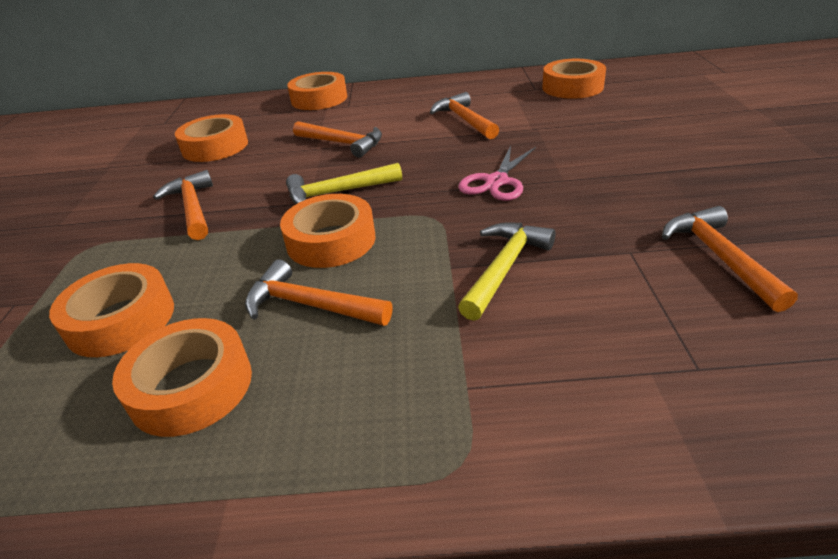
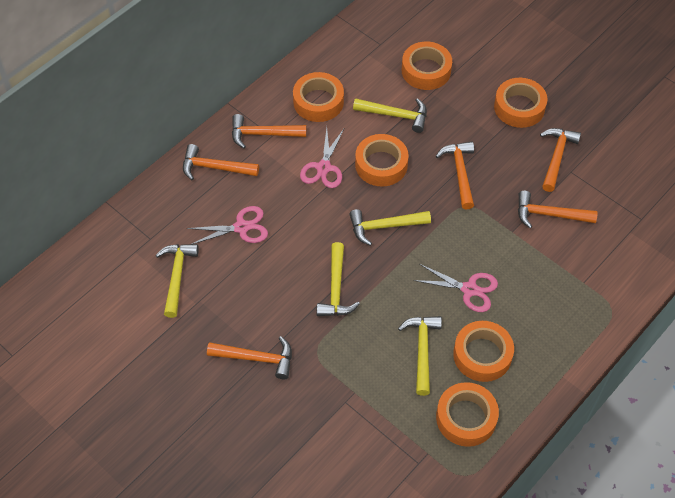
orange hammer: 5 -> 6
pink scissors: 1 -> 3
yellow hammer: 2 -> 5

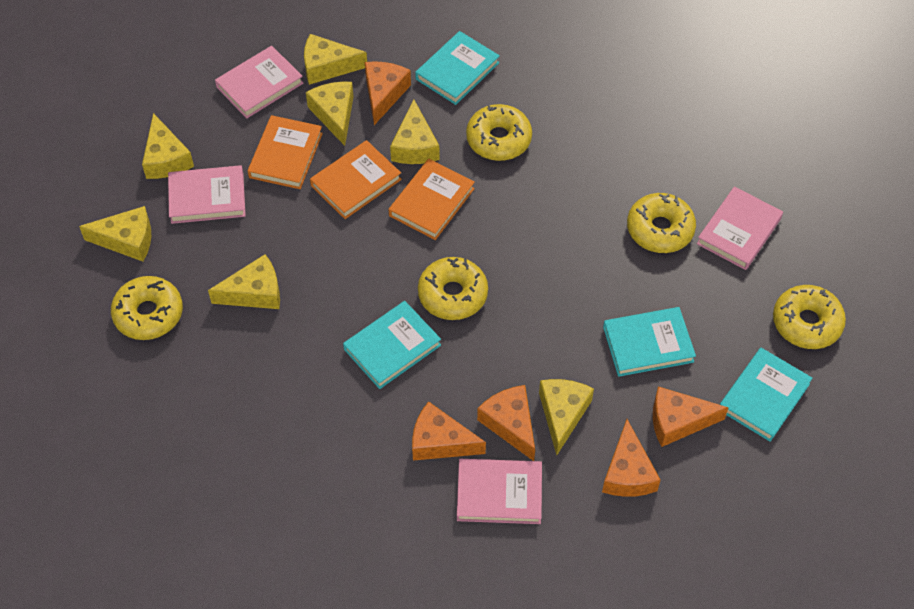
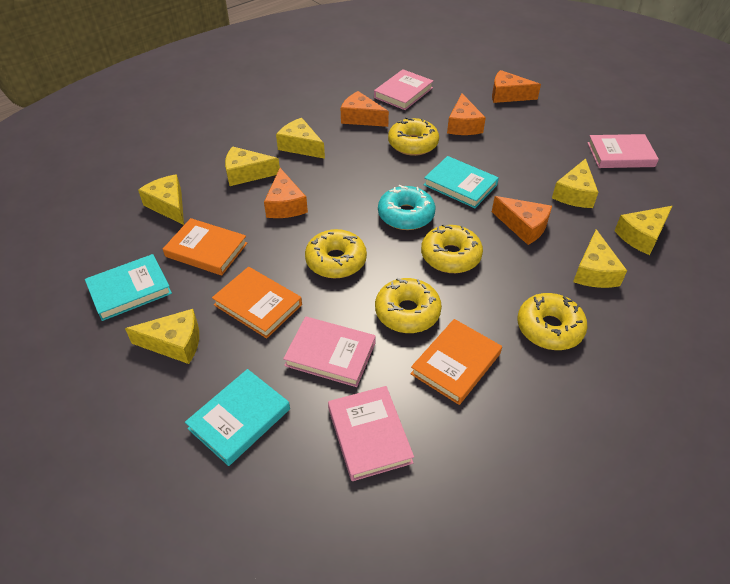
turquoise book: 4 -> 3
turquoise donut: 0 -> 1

* * * *

[Description of the task] Starting at the line that contains "yellow hammer: 2 -> 5", extract each line through the last line of the material exactly as written, and include no pictures.

[Response area]
yellow hammer: 2 -> 5

turquoise book: 4 -> 3
turquoise donut: 0 -> 1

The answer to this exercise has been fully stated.